(Collection entries)

--*--

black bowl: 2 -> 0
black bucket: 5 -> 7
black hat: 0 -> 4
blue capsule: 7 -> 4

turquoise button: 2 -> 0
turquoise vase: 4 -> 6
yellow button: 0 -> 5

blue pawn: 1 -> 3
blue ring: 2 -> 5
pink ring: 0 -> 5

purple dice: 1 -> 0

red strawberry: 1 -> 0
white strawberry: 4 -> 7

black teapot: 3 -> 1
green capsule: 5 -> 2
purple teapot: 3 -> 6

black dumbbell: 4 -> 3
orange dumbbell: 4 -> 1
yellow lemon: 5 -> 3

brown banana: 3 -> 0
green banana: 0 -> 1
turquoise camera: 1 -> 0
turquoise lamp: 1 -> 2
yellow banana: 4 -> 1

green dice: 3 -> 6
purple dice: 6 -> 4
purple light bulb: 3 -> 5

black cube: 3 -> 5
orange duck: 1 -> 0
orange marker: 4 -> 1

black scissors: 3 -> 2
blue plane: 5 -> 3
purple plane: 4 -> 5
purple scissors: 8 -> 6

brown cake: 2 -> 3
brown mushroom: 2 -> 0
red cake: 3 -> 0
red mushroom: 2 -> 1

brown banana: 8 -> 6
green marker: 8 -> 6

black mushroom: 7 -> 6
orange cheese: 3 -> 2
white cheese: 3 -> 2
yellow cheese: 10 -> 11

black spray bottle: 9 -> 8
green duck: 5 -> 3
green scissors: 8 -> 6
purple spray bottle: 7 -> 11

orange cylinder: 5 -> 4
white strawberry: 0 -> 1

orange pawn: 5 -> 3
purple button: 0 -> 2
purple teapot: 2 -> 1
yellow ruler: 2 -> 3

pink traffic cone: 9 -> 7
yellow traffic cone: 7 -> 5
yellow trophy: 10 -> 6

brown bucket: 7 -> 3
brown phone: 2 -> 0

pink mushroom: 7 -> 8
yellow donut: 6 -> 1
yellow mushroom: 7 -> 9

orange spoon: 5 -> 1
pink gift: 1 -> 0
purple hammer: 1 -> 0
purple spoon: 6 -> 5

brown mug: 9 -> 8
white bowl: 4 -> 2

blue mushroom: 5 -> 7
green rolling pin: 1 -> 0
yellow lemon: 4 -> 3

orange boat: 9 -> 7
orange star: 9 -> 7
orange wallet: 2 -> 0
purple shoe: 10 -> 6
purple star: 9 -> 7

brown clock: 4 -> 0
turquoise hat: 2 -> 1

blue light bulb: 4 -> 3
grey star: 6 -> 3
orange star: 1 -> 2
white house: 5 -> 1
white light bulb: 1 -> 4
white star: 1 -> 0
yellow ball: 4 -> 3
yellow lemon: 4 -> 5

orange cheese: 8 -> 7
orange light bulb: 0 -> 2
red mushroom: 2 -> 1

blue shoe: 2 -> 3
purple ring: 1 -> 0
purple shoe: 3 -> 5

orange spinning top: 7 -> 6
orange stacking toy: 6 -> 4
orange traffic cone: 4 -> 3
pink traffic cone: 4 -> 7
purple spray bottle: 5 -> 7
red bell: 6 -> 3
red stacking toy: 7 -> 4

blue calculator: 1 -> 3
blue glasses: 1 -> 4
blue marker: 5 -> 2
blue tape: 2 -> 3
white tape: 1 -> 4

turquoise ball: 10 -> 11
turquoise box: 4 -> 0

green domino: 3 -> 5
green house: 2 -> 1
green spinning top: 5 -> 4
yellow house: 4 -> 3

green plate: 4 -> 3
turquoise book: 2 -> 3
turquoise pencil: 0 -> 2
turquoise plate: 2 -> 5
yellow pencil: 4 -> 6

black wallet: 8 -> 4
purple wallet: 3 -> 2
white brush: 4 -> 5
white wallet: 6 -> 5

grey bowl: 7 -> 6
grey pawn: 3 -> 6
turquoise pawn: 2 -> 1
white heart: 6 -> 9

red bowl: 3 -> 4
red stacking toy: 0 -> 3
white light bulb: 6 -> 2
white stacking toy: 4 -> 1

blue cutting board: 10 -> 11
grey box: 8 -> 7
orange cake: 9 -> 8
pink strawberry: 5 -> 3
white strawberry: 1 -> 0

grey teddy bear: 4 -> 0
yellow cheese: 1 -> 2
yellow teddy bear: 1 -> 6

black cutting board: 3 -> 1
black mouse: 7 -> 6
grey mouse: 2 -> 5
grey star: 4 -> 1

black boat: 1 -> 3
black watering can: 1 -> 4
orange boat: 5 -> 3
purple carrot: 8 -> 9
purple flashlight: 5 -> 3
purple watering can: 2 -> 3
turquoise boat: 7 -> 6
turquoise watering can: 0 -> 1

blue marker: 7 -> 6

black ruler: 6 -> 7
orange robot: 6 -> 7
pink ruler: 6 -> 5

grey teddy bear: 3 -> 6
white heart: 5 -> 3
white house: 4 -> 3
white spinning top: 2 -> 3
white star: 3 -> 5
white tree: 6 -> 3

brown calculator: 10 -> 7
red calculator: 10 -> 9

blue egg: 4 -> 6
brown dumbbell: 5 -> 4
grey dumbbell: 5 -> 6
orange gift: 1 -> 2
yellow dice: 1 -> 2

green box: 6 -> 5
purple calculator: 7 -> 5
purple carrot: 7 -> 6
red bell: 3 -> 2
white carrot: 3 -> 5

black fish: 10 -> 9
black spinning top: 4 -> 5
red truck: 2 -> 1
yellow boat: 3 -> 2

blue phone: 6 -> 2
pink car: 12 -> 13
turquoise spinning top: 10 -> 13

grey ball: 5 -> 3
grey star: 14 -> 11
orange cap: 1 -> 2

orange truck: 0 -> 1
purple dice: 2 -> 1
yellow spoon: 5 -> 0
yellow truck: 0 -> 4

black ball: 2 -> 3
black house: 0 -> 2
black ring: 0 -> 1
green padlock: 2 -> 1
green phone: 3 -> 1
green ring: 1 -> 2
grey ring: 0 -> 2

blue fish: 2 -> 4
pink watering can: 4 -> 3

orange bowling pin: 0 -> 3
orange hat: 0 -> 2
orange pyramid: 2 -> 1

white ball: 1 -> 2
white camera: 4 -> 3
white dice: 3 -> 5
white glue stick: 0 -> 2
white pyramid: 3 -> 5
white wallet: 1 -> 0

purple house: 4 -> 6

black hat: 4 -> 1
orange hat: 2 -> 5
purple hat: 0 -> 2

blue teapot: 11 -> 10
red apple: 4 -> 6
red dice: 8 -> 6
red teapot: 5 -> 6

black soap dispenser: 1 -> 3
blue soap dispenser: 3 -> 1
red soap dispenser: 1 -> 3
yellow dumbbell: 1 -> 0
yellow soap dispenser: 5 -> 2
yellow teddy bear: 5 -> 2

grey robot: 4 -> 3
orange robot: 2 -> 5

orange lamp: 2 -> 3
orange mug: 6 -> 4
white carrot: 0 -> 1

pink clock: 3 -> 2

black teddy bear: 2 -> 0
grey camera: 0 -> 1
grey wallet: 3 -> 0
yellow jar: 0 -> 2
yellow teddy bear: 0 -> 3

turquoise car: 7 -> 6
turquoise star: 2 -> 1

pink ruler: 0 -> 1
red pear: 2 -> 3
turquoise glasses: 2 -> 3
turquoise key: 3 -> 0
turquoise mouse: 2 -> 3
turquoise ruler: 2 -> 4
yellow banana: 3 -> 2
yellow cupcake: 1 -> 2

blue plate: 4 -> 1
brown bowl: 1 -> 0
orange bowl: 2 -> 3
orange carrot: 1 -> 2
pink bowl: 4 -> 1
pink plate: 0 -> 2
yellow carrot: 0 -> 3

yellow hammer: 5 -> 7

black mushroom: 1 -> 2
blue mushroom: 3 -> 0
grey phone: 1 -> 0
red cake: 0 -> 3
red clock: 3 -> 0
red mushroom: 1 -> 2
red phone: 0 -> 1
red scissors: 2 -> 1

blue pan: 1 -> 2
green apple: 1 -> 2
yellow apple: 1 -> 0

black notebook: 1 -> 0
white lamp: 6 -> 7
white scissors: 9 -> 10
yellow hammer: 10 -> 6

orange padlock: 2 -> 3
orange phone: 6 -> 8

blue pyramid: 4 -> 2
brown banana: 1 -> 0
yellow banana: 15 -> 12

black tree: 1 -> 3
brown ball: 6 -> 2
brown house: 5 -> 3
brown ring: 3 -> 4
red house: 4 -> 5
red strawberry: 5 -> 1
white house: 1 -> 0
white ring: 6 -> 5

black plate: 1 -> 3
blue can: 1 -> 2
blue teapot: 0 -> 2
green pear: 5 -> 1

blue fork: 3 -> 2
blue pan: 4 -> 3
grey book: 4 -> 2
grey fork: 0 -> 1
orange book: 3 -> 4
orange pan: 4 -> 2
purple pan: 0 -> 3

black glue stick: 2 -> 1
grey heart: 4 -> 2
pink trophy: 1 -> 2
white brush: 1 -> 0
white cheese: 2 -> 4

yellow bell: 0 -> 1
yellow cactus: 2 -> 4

--*--

*TASK DETAILS*
Match on "pyramid": copy every line in the records that has it.

*ANSWER TO THE EXERCISE*
orange pyramid: 2 -> 1
white pyramid: 3 -> 5
blue pyramid: 4 -> 2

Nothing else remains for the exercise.